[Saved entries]
....
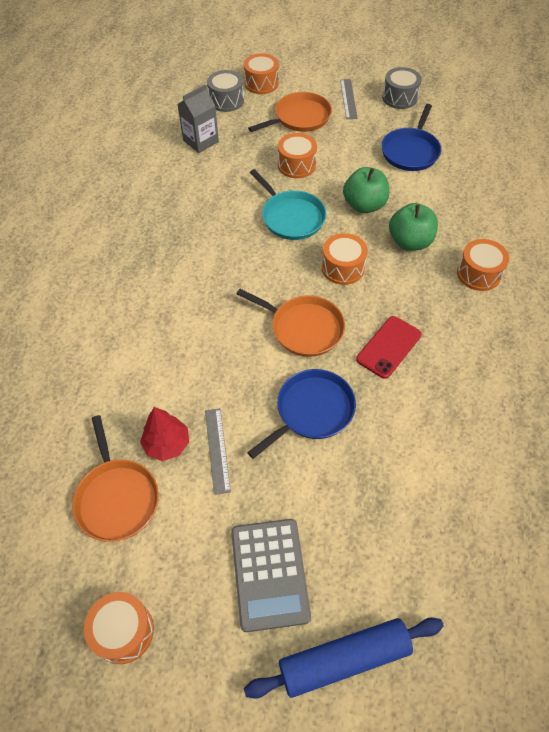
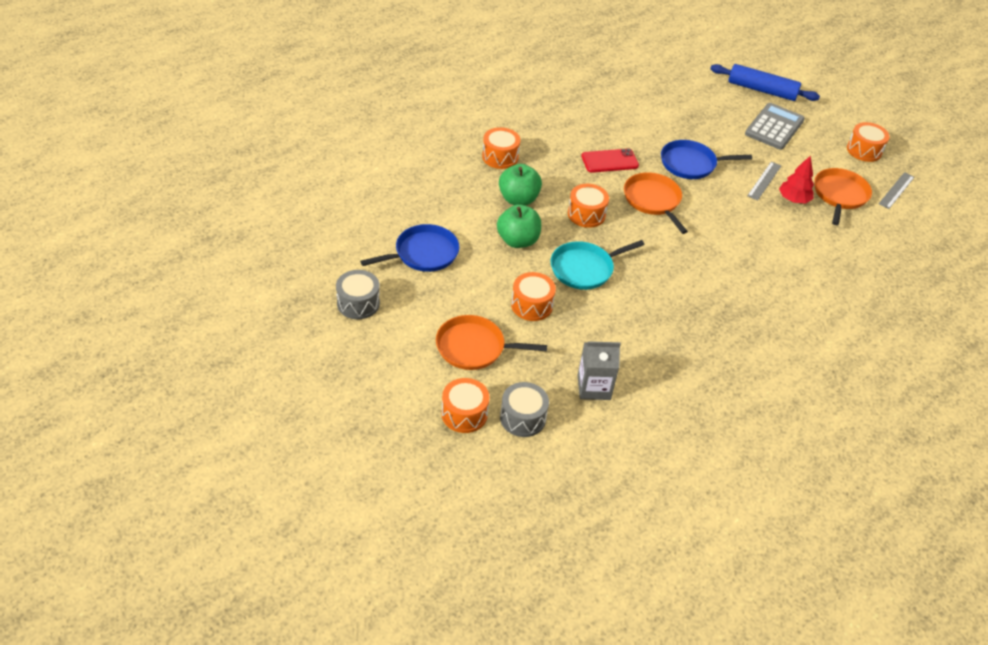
camera: 145 degrees left, 10 degrees down
(291, 217) = (584, 268): turquoise pan -> turquoise pan turned 120 degrees counterclockwise
(348, 99) = (404, 335): grey ruler -> grey ruler (896, 190)

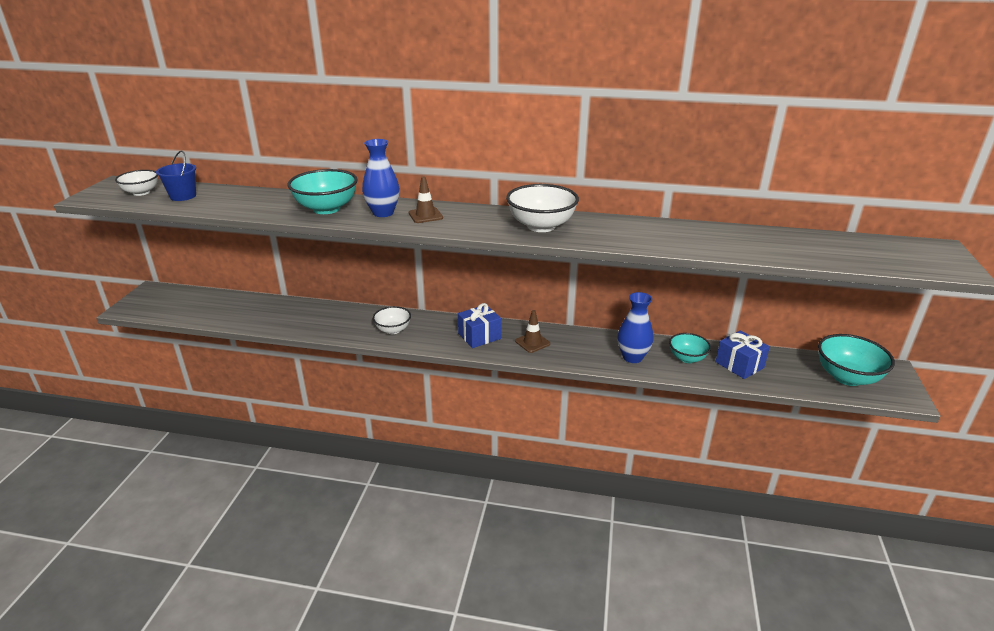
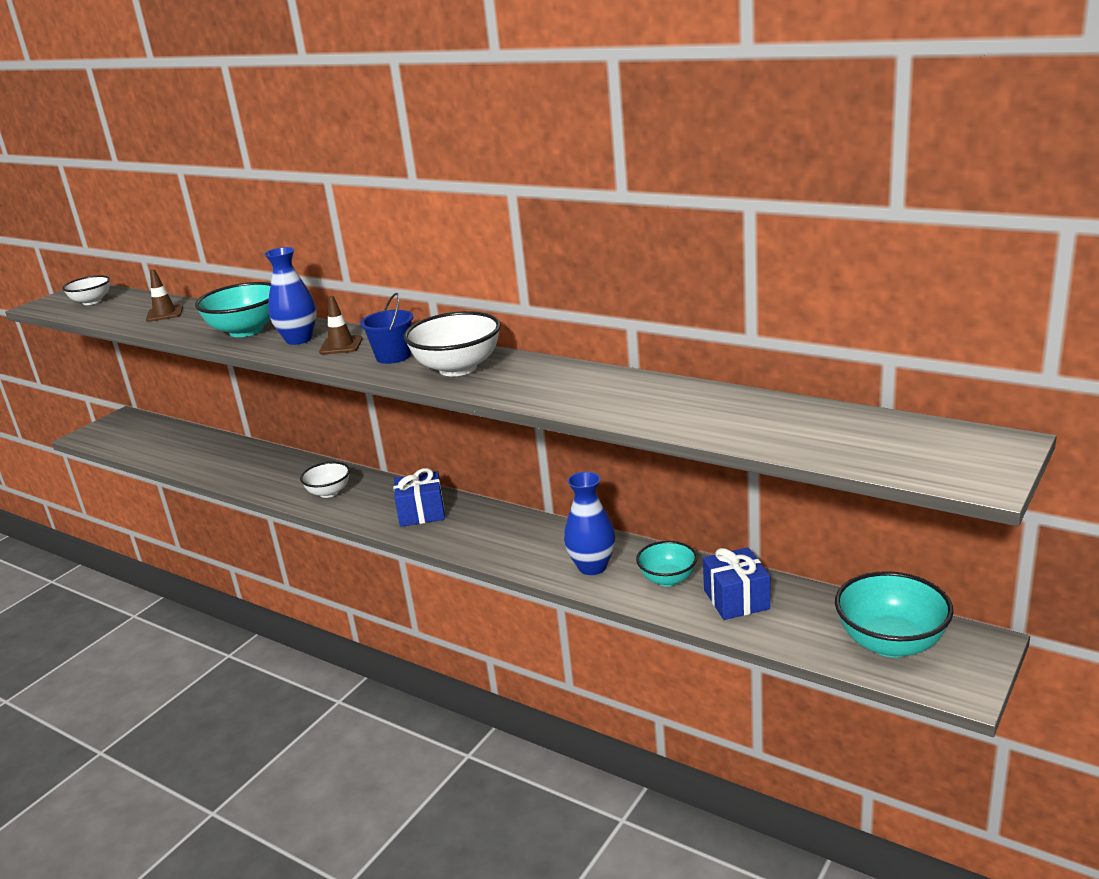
camera: 25 degrees right, 5 degrees down
(183, 196) = (125, 308): blue bucket -> blue bucket (393, 356)
(532, 342) = (479, 529): brown traffic cone -> brown traffic cone (164, 314)

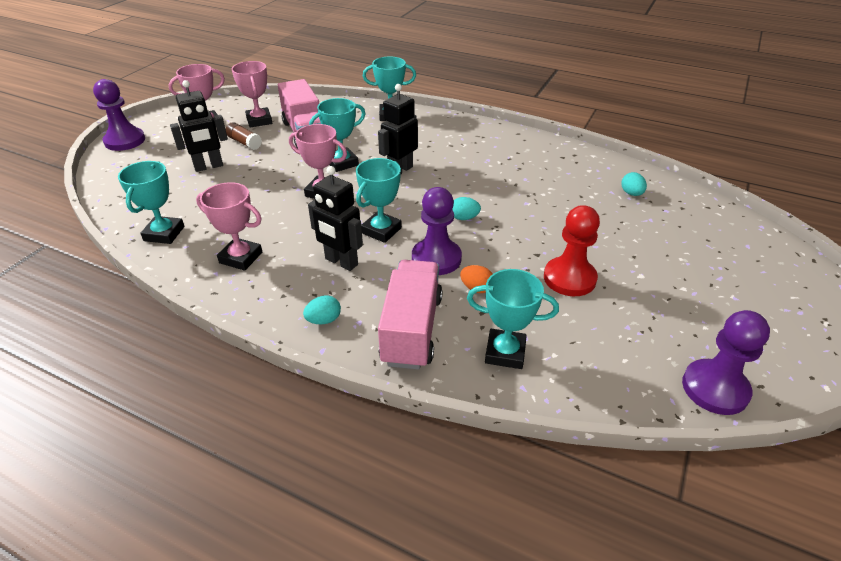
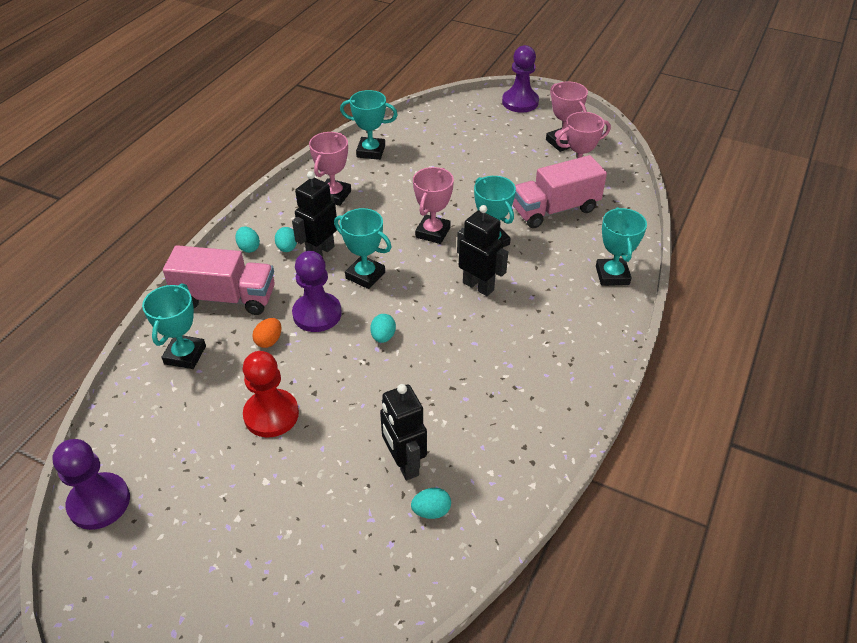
camera: 90 degrees right, 5 degrees up
(209, 167) = (477, 156): black robot -> black robot (404, 464)
(244, 143) = (526, 171): brown glue stick -> none
(330, 287) = (287, 248): none -> turquoise egg

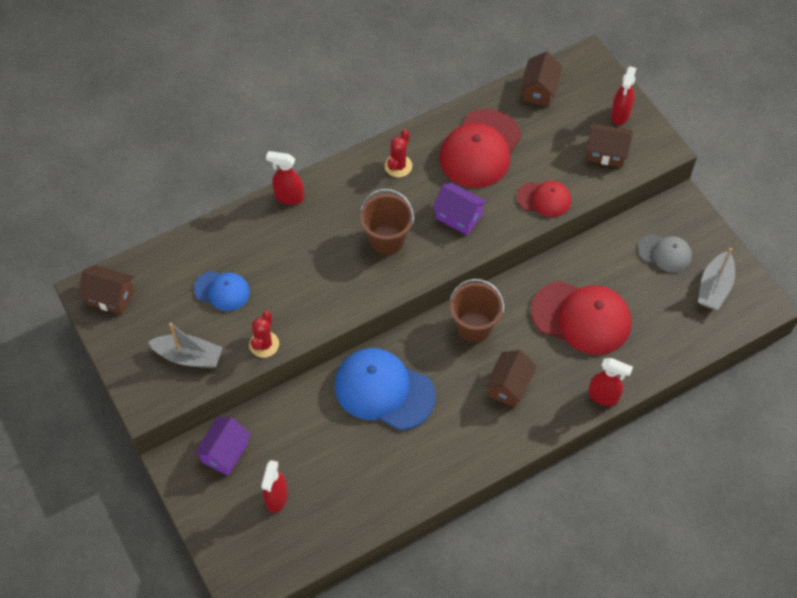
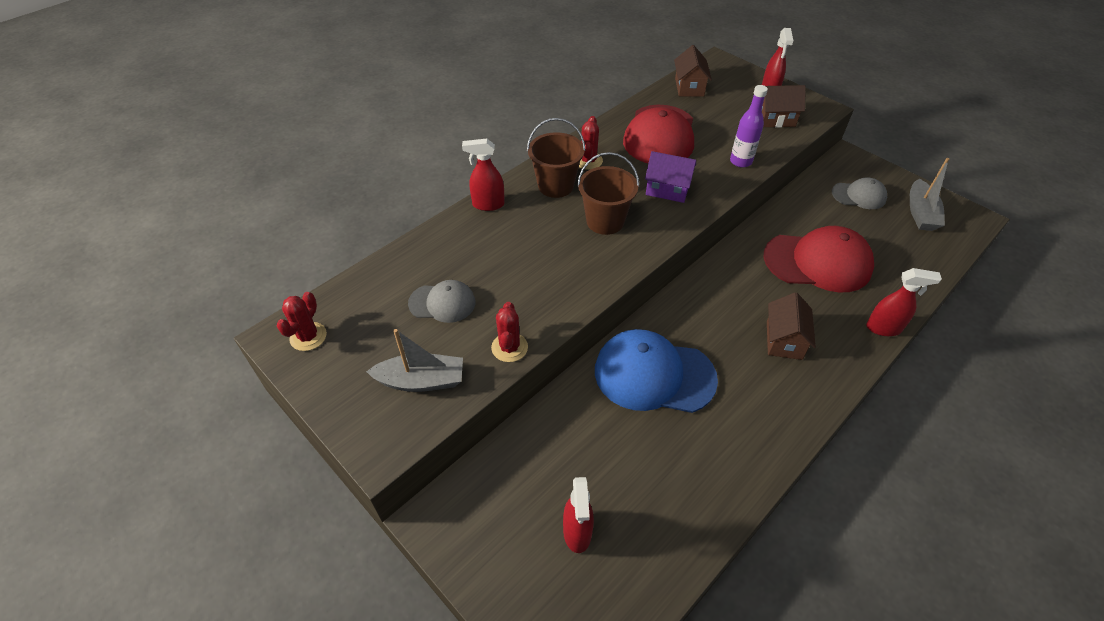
camera: 15 degrees left, 10 degrees down
(110, 297) = (308, 336): brown house -> red cactus
(222, 291) = (442, 303): blue cap -> grey cap
(225, 452) = (493, 490): purple house -> none
(474, 326) = (718, 292): brown bucket -> brown bucket (555, 185)
(544, 199) = (740, 161): red cap -> purple bottle

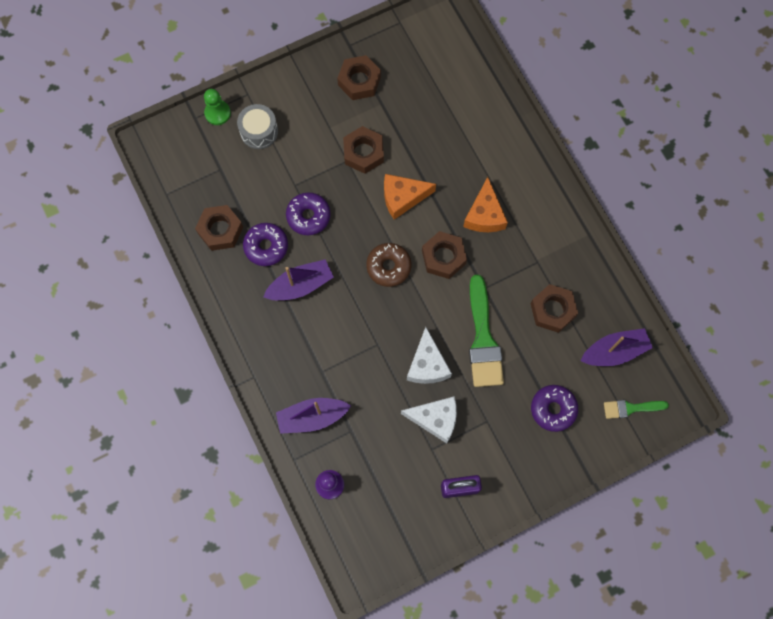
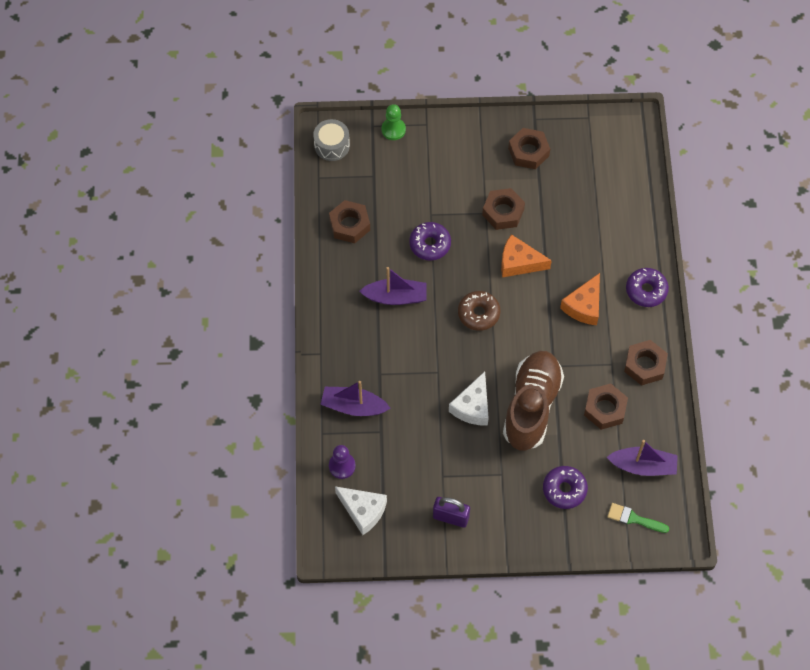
camera: 25 degrees right, 10 degrees down
(259, 131) = (421, 158): grey drum -> grey drum (332, 145)
(266, 246) = (382, 254): purple donut -> purple donut (646, 290)
(435, 419) = (457, 453): white cheese -> white cheese (363, 511)
(443, 257) = (530, 326): brown nut -> brown nut (645, 365)
(483, 339) = (531, 406): green brush -> brown shoe

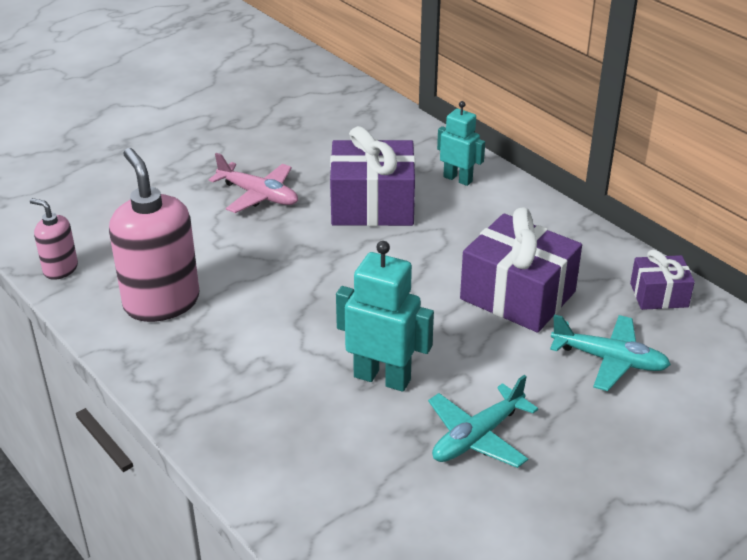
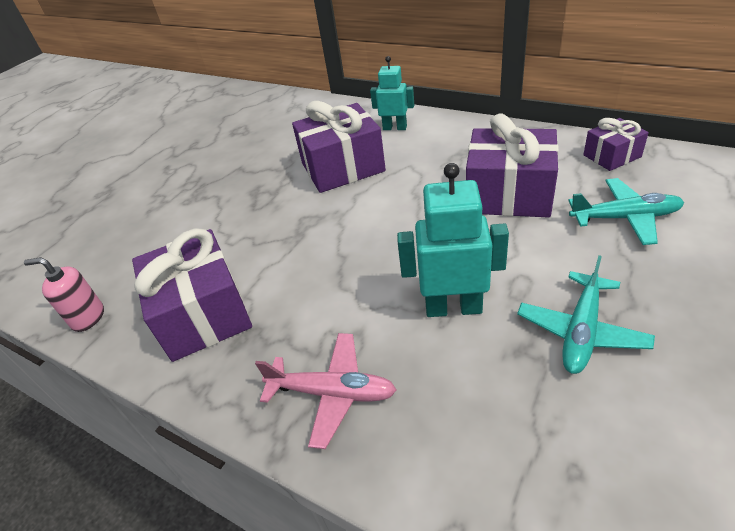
camera: 15 degrees left, 5 degrees up
(161, 302) = (203, 313): pink soap dispenser -> purple gift
(259, 195) = (244, 190): pink plane -> pink plane (333, 393)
....
Please output the records above exactly, without the pictures.

camera: 145 degrees left, 10 degrees down
(291, 217) = (584, 268): turquoise pan -> turquoise pan turned 120 degrees counterclockwise
(348, 99) = (404, 335): grey ruler -> grey ruler (896, 190)

camera: 25 degrees right, 5 degrees down
(183, 196) = (125, 308): blue bucket -> blue bucket (393, 356)
(532, 342) = (479, 529): brown traffic cone -> brown traffic cone (164, 314)

camera: 90 degrees right, 5 degrees up
(209, 167) = (477, 156): black robot -> black robot (404, 464)
(244, 143) = (526, 171): brown glue stick -> none
(330, 287) = (287, 248): none -> turquoise egg

camera: 15 degrees left, 10 degrees down
(110, 297) = (308, 336): brown house -> red cactus
(222, 291) = (442, 303): blue cap -> grey cap
(225, 452) = (493, 490): purple house -> none
(474, 326) = (718, 292): brown bucket -> brown bucket (555, 185)
(544, 199) = (740, 161): red cap -> purple bottle

camera: 25 degrees right, 10 degrees down
(259, 131) = (421, 158): grey drum -> grey drum (332, 145)
(266, 246) = (382, 254): purple donut -> purple donut (646, 290)
(435, 419) = (457, 453): white cheese -> white cheese (363, 511)
(443, 257) = (530, 326): brown nut -> brown nut (645, 365)
(483, 339) = (531, 406): green brush -> brown shoe

camera: 15 degrees left, 5 degrees up
(161, 302) = (203, 313): pink soap dispenser -> purple gift
(259, 195) = (244, 190): pink plane -> pink plane (333, 393)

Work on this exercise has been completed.